*** EXTRACTED DATA Section Begins ***

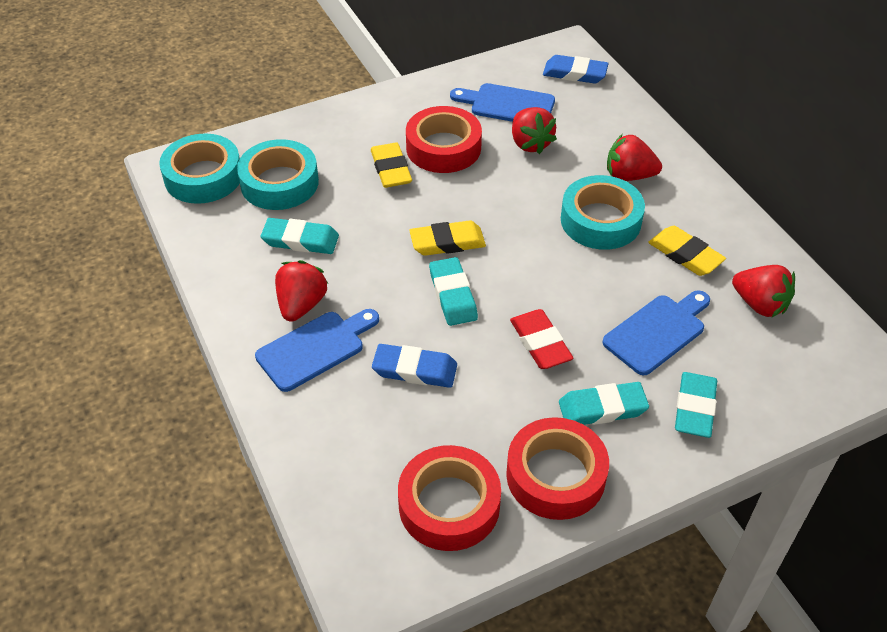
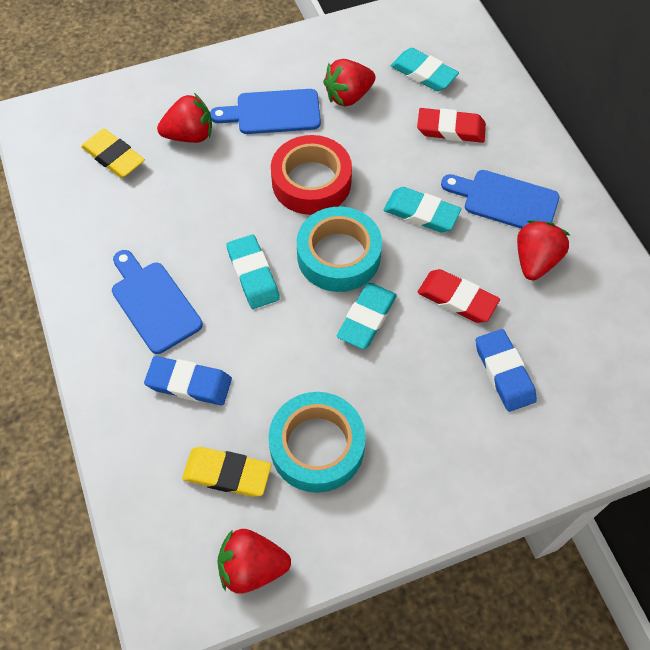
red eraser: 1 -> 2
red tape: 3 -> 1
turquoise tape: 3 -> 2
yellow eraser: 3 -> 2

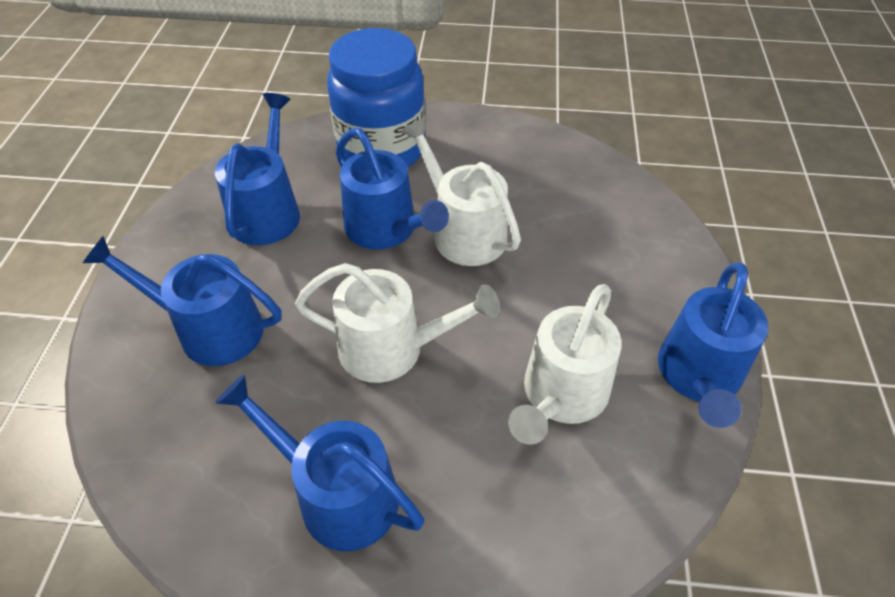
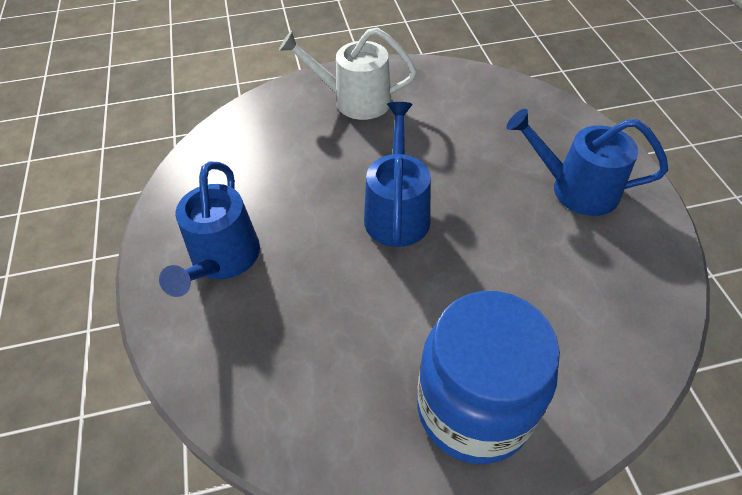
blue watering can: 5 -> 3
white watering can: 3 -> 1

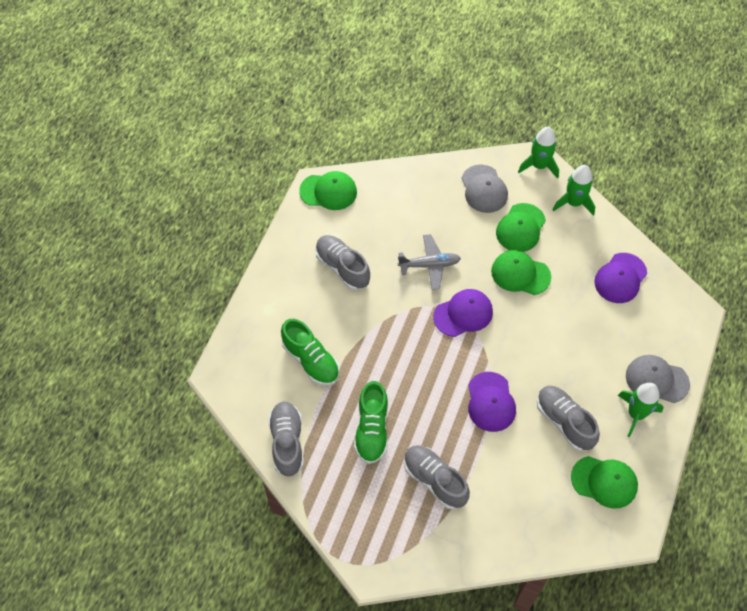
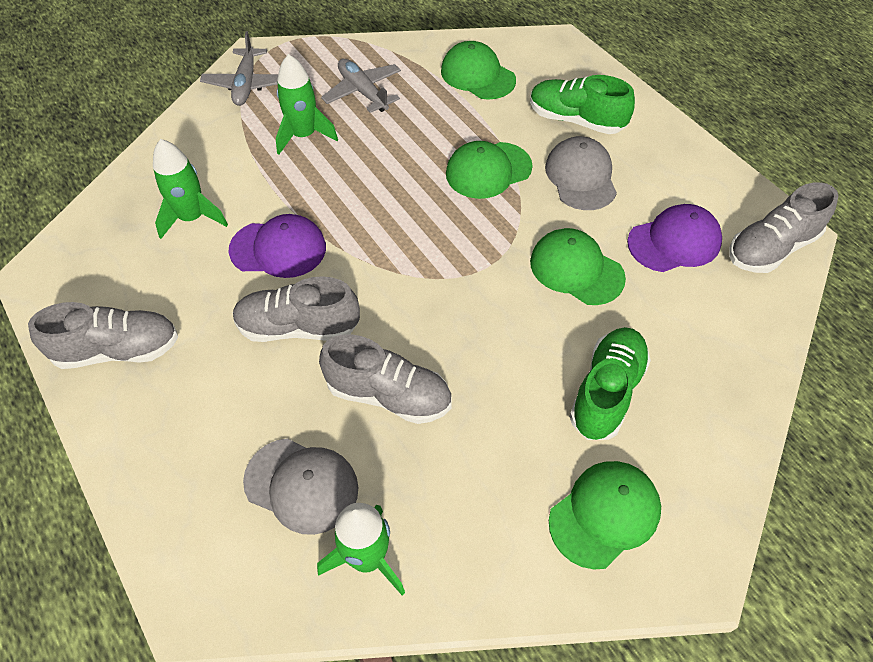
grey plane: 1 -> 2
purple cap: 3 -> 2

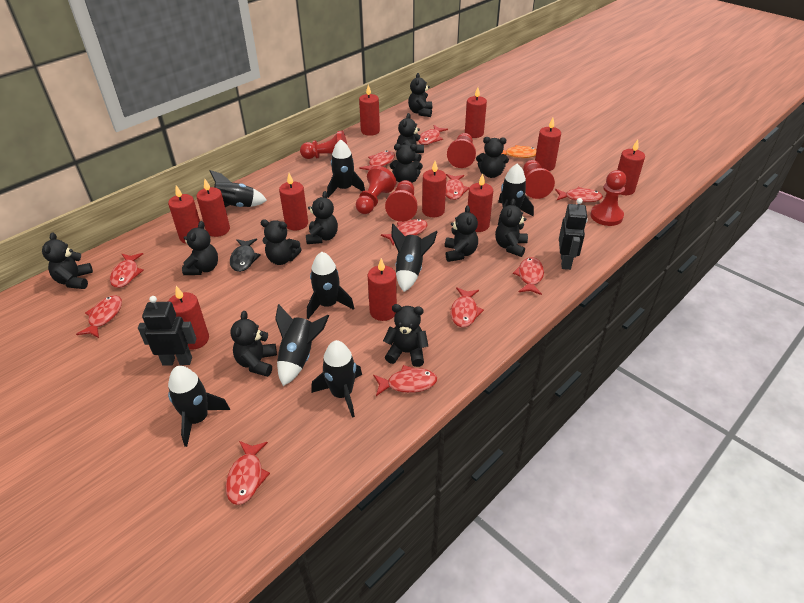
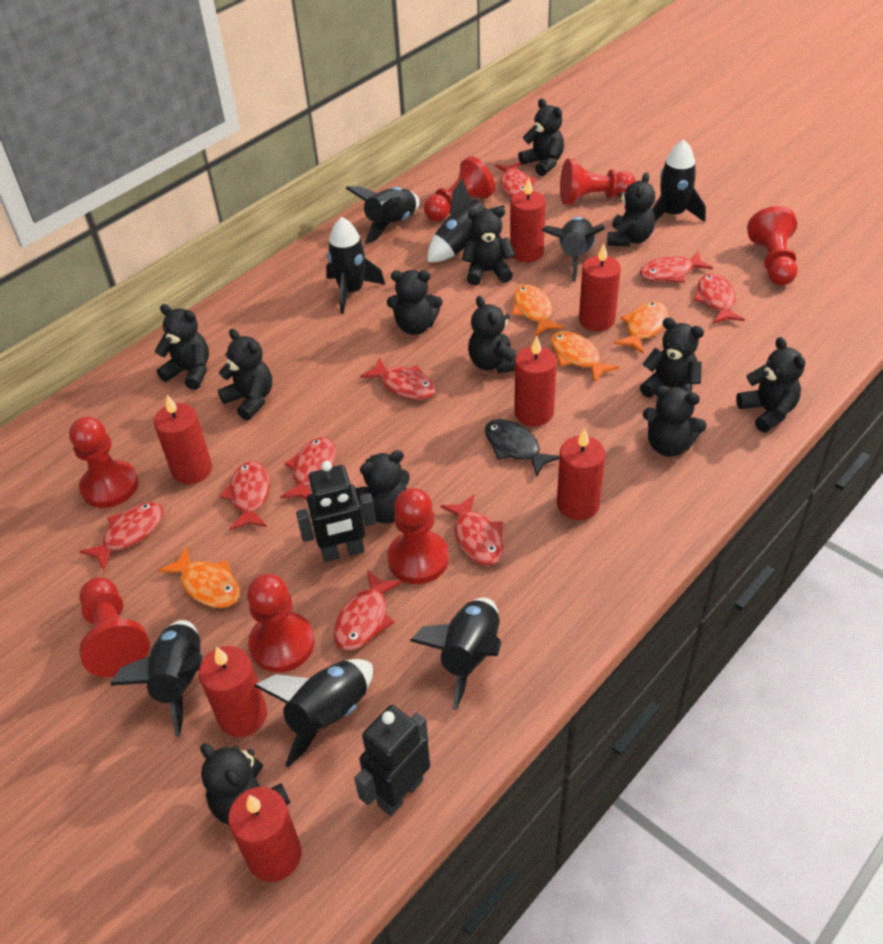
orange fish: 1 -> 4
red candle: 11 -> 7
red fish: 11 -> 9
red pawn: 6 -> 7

*** EXTRACTED DATA Section Ends ***

**TRY IT**
Excluding the pictures, reproduce every entry exactly as given.

**EXERCISE RESULT**
red eraser: 1 -> 2
red tape: 3 -> 1
turquoise tape: 3 -> 2
yellow eraser: 3 -> 2

blue watering can: 5 -> 3
white watering can: 3 -> 1

grey plane: 1 -> 2
purple cap: 3 -> 2

orange fish: 1 -> 4
red candle: 11 -> 7
red fish: 11 -> 9
red pawn: 6 -> 7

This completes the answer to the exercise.